* Itemized modification records *
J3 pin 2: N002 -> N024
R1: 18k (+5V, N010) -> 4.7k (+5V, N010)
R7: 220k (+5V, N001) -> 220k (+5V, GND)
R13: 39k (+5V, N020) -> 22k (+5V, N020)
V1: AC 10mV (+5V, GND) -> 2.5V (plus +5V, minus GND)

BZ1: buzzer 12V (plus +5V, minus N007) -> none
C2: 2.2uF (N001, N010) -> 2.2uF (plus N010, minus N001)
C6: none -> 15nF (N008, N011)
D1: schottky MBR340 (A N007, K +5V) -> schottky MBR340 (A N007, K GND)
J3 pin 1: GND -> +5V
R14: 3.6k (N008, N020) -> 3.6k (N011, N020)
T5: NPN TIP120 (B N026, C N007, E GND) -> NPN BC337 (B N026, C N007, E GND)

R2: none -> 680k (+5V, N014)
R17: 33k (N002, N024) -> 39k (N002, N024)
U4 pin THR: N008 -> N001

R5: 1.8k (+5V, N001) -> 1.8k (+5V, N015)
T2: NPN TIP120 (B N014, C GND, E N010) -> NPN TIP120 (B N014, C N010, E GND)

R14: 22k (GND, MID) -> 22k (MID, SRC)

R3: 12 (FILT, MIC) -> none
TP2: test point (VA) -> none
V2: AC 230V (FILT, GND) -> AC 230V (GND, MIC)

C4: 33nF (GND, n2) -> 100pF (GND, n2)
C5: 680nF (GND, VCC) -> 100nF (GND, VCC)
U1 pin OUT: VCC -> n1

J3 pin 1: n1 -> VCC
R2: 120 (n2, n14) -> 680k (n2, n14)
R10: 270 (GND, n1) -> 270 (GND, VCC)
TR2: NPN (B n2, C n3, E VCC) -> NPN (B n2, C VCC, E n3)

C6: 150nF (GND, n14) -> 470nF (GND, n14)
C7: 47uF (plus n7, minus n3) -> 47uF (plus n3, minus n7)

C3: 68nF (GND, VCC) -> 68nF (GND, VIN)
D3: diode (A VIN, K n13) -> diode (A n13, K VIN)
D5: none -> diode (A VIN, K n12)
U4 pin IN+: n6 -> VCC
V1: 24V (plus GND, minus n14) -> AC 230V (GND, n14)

* Activity *
Show every line from the entries above in which the word "diode" appears.

* Output for this exercise *
D3: diode (A VIN, K n13) -> diode (A n13, K VIN)
D5: none -> diode (A VIN, K n12)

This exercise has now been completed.